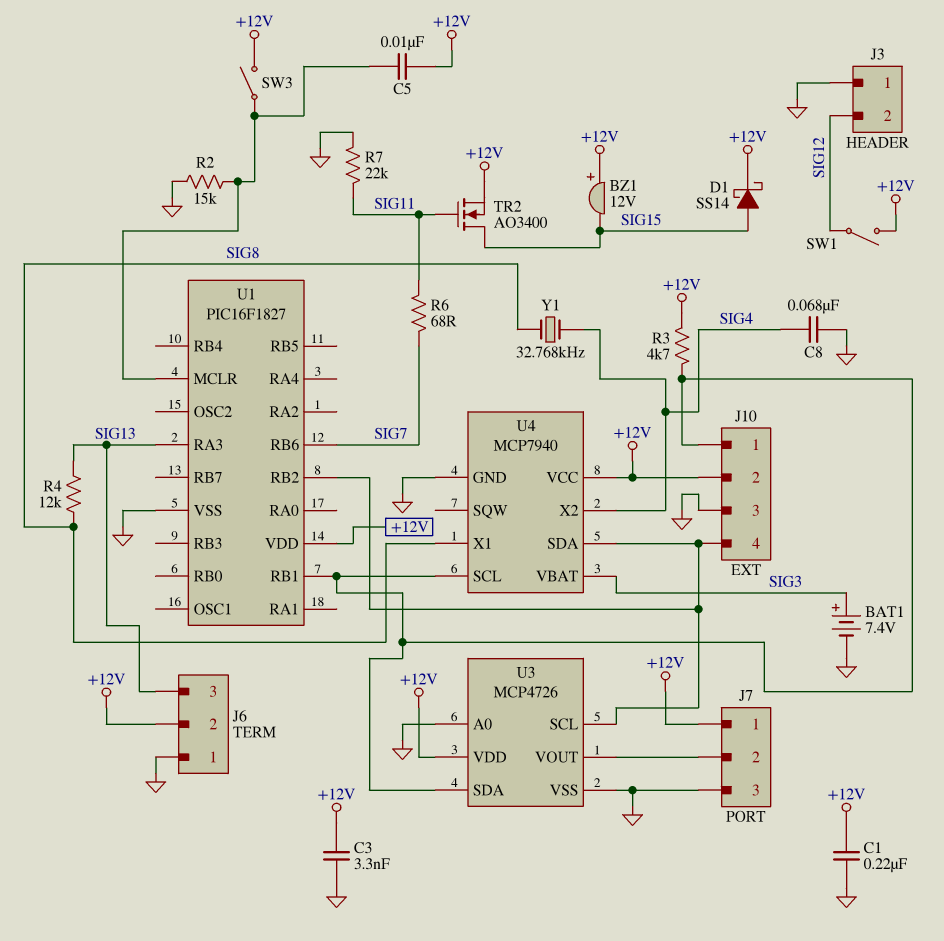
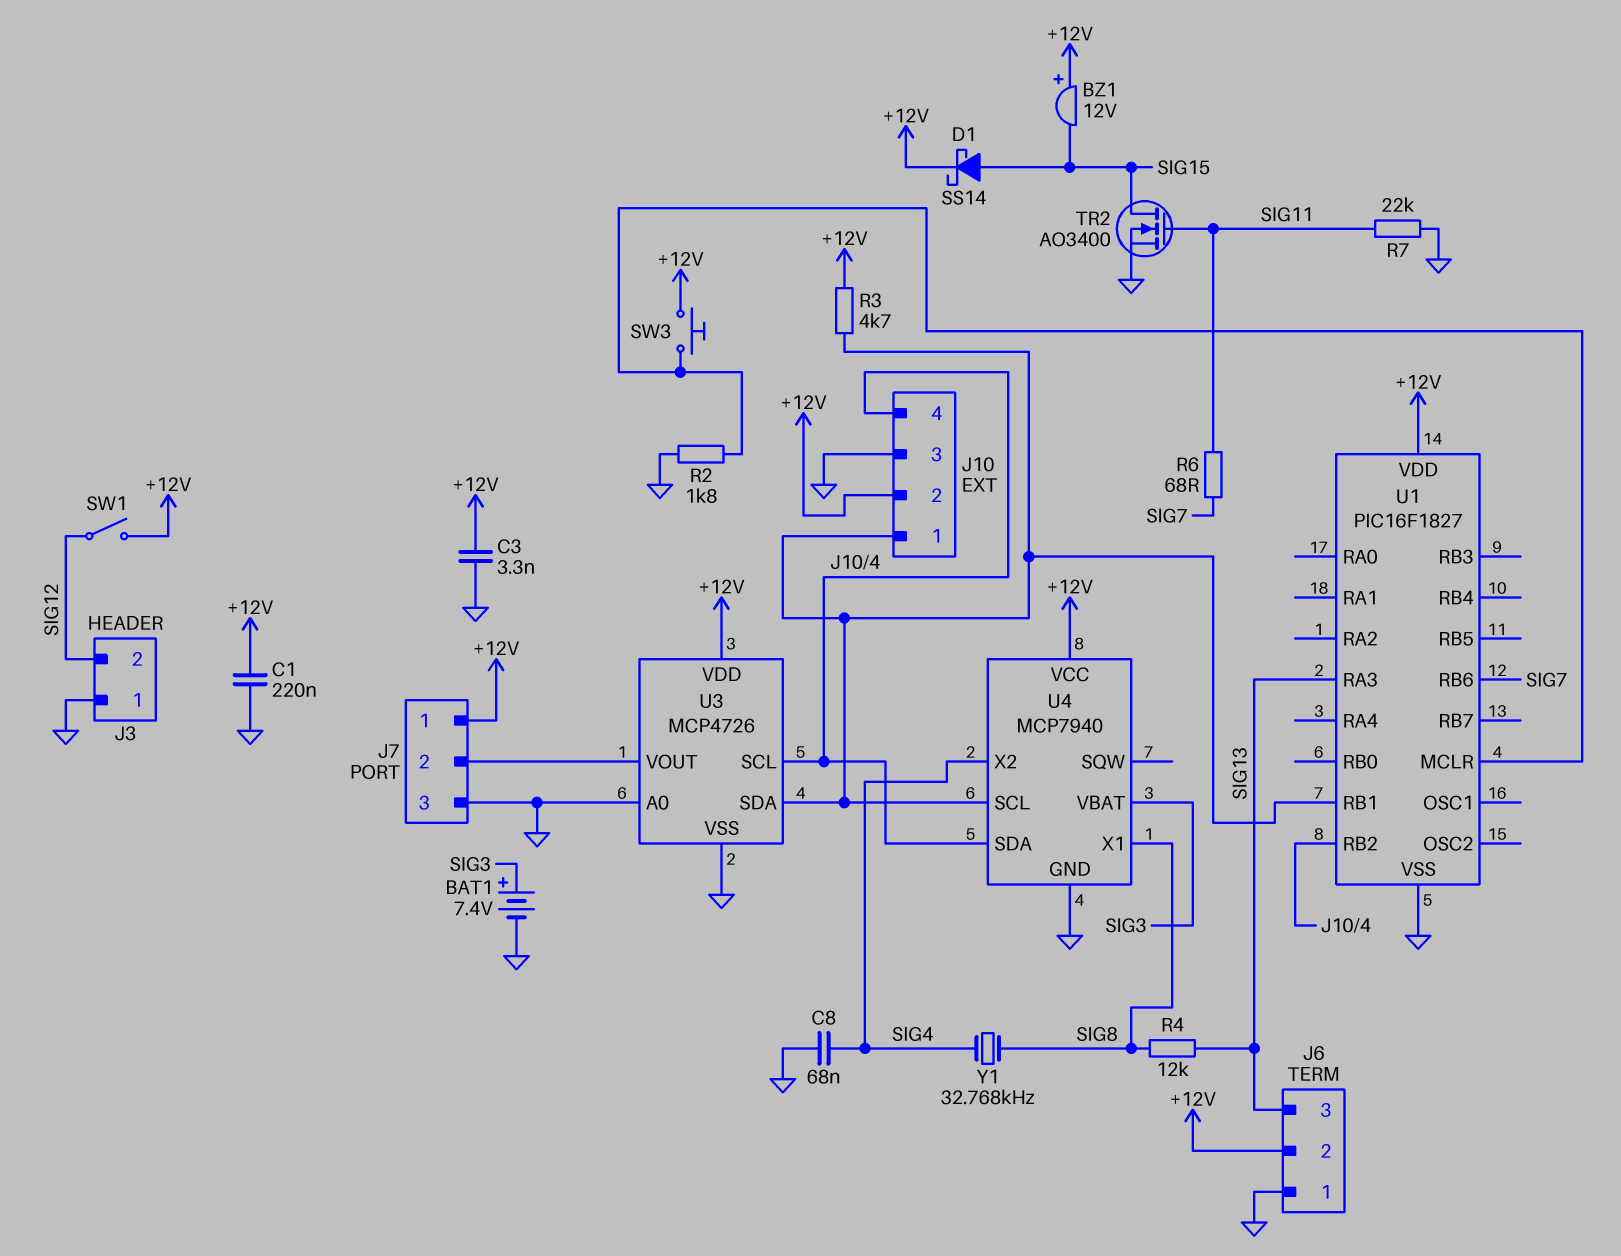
C5: 10nF (+12V, U1/MCLR) -> none
R2: 15k (GND, U1/MCLR) -> 1.8k (GND, U1/MCLR)
SW3: switch (+12V, U1/MCLR) -> button (+12V, U1/MCLR)
TR2: NMOS AO3400 (G SIG11, D SIG15, S +12V) -> NMOS AO3400 (G SIG11, D SIG15, S GND)

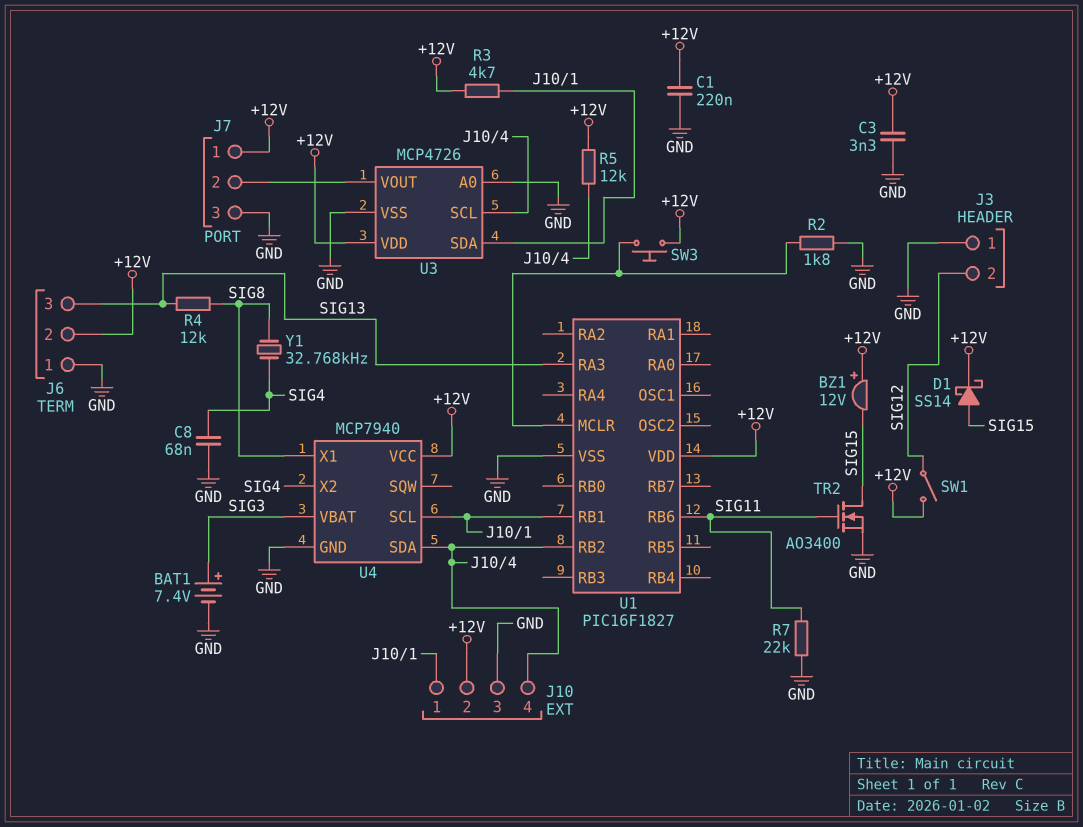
R5: none -> 12k (+12V, J10/4)
R6: 68 (SIG7, SIG11) -> none
U1 pin RB6: SIG7 -> SIG11

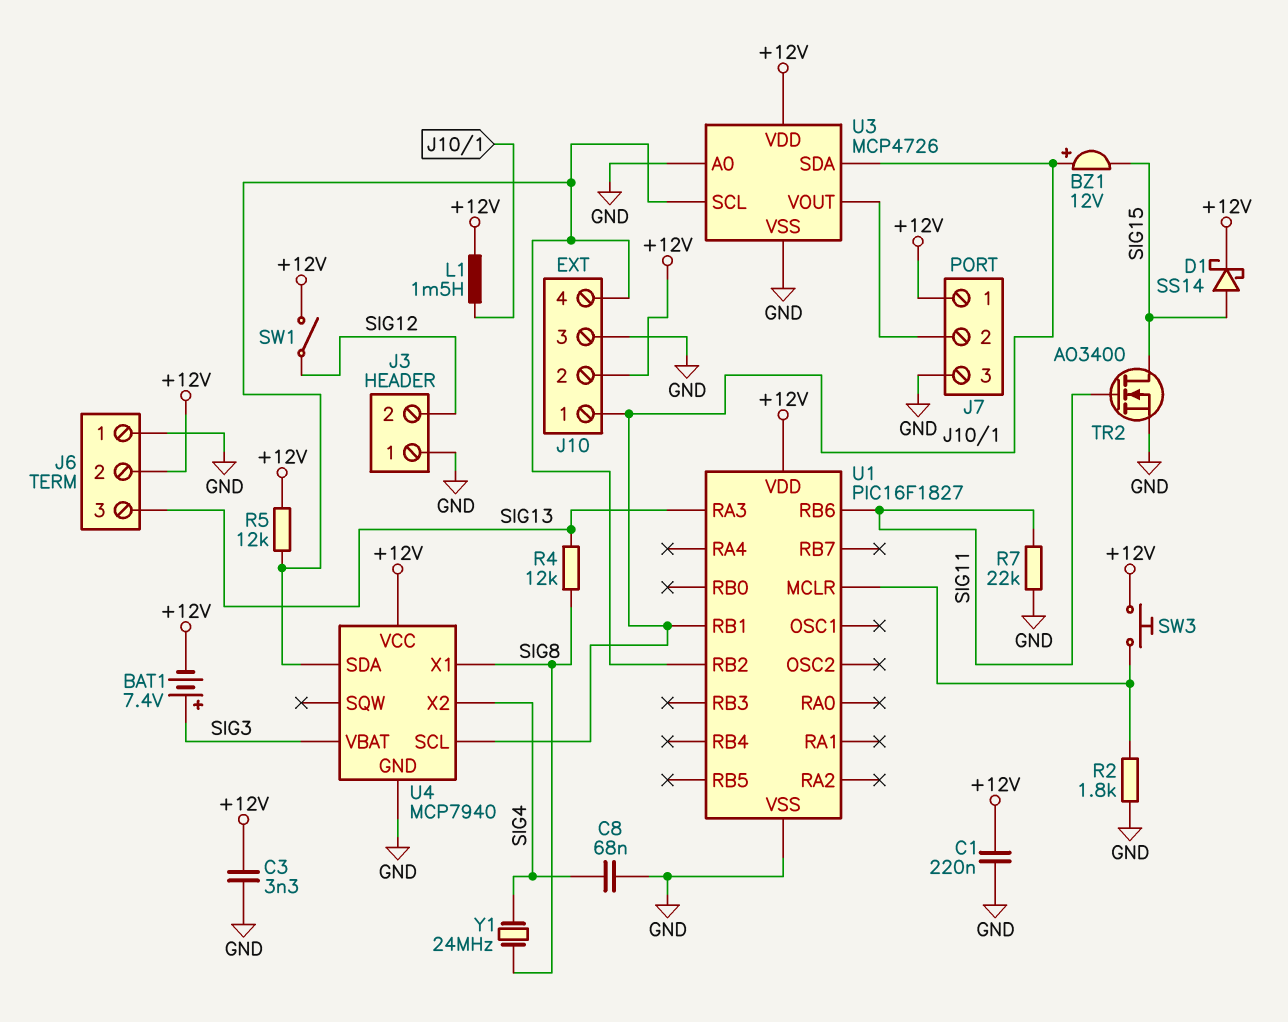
BAT1: 7.4V (plus SIG3, minus GND) -> 7.4V (plus SIG3, minus +12V)
BZ1: buzzer 12V (plus +12V, minus SIG15) -> buzzer 12V (plus J10/1, minus SIG15)
L1: none -> 1.5mH (+12V, J10/1)
R3: 4.7k (+12V, J10/1) -> none
Y1: 32.768kHz (SIG4, SIG8) -> 24MHz (SIG4, SIG8)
+---+
PROBLEM TO WORK ON:
Give back the whole listing exactly as written. Do not include any picture.

ANSWER BOX:
C5: 10nF (+12V, U1/MCLR) -> none
R2: 15k (GND, U1/MCLR) -> 1.8k (GND, U1/MCLR)
SW3: switch (+12V, U1/MCLR) -> button (+12V, U1/MCLR)
TR2: NMOS AO3400 (G SIG11, D SIG15, S +12V) -> NMOS AO3400 (G SIG11, D SIG15, S GND)

R5: none -> 12k (+12V, J10/4)
R6: 68 (SIG7, SIG11) -> none
U1 pin RB6: SIG7 -> SIG11

BAT1: 7.4V (plus SIG3, minus GND) -> 7.4V (plus SIG3, minus +12V)
BZ1: buzzer 12V (plus +12V, minus SIG15) -> buzzer 12V (plus J10/1, minus SIG15)
L1: none -> 1.5mH (+12V, J10/1)
R3: 4.7k (+12V, J10/1) -> none
Y1: 32.768kHz (SIG4, SIG8) -> 24MHz (SIG4, SIG8)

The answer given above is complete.